* [STORED DATA]:
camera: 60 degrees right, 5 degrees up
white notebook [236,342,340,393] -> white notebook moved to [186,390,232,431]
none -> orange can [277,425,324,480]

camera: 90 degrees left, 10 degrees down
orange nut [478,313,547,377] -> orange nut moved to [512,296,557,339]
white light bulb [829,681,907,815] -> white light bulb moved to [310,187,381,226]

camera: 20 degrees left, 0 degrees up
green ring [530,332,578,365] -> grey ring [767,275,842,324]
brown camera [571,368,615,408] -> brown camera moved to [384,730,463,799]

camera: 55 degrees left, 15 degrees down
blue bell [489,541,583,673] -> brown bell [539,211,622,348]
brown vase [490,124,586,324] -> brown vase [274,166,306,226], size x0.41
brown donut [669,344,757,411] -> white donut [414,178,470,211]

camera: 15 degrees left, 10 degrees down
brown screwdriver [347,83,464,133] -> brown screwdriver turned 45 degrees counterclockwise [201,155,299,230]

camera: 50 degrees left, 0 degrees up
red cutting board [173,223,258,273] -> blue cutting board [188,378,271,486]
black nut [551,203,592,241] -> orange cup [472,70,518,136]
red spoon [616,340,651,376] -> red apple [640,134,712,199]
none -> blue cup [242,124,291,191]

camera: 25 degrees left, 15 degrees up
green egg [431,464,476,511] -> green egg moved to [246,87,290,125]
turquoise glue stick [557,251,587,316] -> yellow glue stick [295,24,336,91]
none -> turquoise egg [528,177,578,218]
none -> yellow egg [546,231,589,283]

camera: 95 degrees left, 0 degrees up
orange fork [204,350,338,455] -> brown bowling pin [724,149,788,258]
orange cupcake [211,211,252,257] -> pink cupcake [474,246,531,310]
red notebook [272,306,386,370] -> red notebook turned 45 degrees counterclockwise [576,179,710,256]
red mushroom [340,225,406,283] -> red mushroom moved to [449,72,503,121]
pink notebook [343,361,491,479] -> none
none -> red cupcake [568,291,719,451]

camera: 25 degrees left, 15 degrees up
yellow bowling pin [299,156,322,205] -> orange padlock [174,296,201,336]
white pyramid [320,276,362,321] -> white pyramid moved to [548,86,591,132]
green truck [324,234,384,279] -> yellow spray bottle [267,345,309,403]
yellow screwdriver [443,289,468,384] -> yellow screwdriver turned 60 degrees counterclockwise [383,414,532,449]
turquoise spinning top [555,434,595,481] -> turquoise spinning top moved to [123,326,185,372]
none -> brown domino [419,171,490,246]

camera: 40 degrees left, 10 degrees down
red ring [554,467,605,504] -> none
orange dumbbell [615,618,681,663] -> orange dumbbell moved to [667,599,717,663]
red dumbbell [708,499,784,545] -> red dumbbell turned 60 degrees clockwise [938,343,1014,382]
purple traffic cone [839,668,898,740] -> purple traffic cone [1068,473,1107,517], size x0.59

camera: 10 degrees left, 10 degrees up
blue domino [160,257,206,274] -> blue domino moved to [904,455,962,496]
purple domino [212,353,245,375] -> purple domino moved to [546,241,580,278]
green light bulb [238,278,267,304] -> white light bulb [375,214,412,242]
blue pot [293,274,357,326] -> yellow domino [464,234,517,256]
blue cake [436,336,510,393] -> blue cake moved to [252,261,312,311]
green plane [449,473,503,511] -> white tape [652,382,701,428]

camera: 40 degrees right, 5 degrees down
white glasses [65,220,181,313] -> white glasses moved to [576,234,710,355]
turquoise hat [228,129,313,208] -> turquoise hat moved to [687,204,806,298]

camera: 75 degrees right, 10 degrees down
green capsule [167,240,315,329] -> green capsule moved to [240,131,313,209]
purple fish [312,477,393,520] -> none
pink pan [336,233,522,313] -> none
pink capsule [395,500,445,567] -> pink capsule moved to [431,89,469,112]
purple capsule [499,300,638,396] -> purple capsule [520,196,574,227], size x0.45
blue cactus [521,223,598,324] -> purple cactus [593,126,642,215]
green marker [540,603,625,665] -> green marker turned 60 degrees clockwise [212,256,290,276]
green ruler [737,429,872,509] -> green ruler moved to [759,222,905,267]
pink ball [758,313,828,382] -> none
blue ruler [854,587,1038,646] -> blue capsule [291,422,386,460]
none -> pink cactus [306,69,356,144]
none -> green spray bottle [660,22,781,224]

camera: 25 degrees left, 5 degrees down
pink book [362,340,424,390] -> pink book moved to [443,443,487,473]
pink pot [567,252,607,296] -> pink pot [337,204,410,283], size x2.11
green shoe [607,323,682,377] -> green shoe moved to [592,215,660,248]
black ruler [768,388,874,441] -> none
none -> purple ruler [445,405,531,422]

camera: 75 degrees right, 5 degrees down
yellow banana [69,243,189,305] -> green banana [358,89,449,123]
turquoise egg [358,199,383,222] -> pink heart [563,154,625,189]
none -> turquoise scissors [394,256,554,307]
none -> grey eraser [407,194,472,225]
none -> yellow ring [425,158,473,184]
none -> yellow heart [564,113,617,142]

* [WORK INSTRUCTION]: Copy every line of the records above, starting with the first, up to and including the line containing "camera: 20 degrees left, 0 degrees up".

* [COMPLETED TASK]:
camera: 60 degrees right, 5 degrees up
white notebook [236,342,340,393] -> white notebook moved to [186,390,232,431]
none -> orange can [277,425,324,480]

camera: 90 degrees left, 10 degrees down
orange nut [478,313,547,377] -> orange nut moved to [512,296,557,339]
white light bulb [829,681,907,815] -> white light bulb moved to [310,187,381,226]

camera: 20 degrees left, 0 degrees up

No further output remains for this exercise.